# Work instruction:
Write out the listing below in its entirety, minus the pictures, without changing a word.
***** Given information
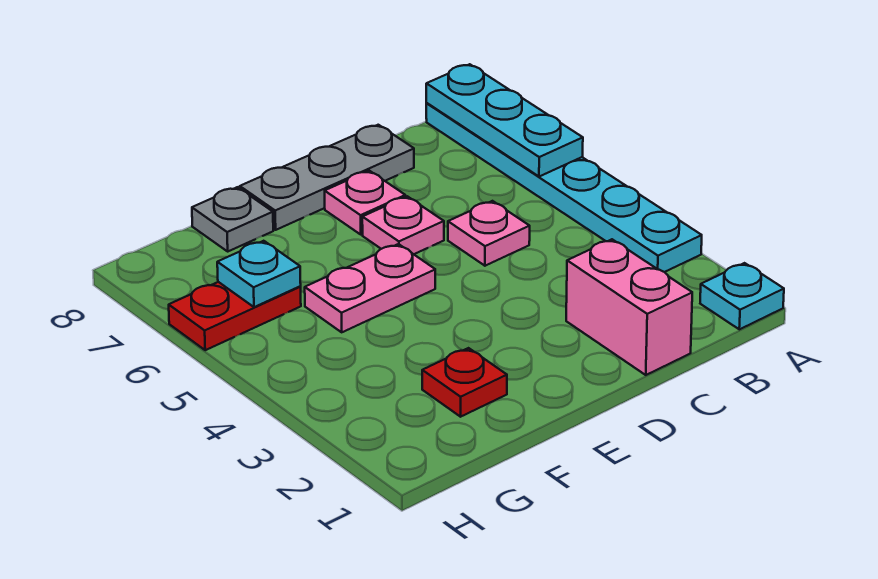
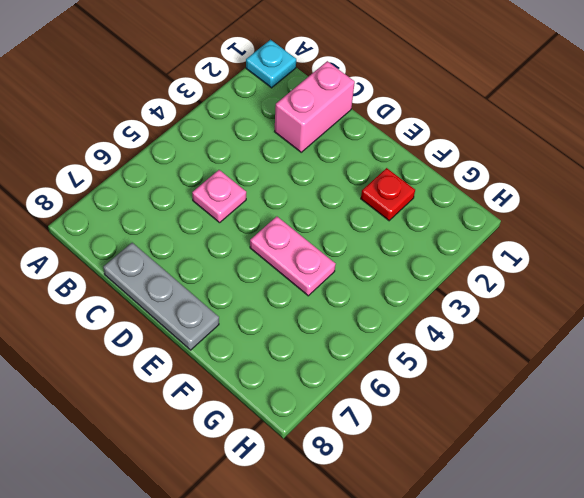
none -> cyan plate A3:A8 level 1
none -> pink plate D6 level 1
none -> pink plate D7 level 1

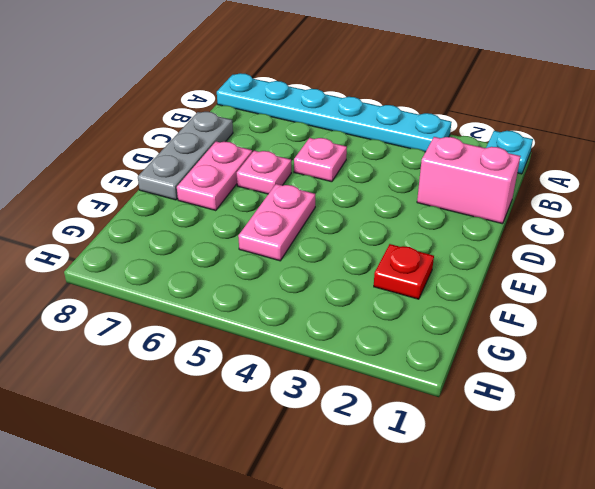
pink plate D7:E7 level 1 -> pink plate D7 level 1
none -> grey plate F8 level 1
none -> red plate G6:H6 level 1
none -> cyan plate A6:A8 level 2

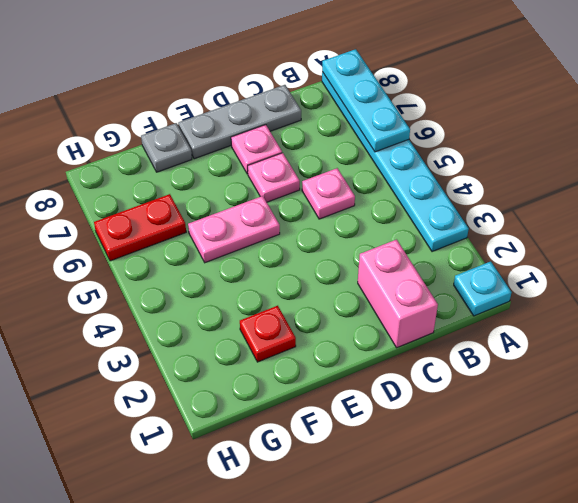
none -> cyan plate G6 level 2

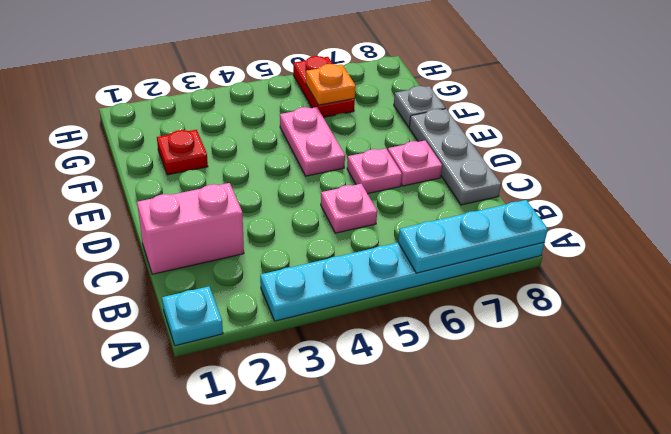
orange plate G6 level 2 -> cyan plate G6 level 2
**********
# Written answer:
none -> cyan plate A3:A8 level 1
none -> pink plate D6 level 1
none -> pink plate D7 level 1

pink plate D7:E7 level 1 -> pink plate D7 level 1
none -> grey plate F8 level 1
none -> red plate G6:H6 level 1
none -> cyan plate A6:A8 level 2

none -> cyan plate G6 level 2

orange plate G6 level 2 -> cyan plate G6 level 2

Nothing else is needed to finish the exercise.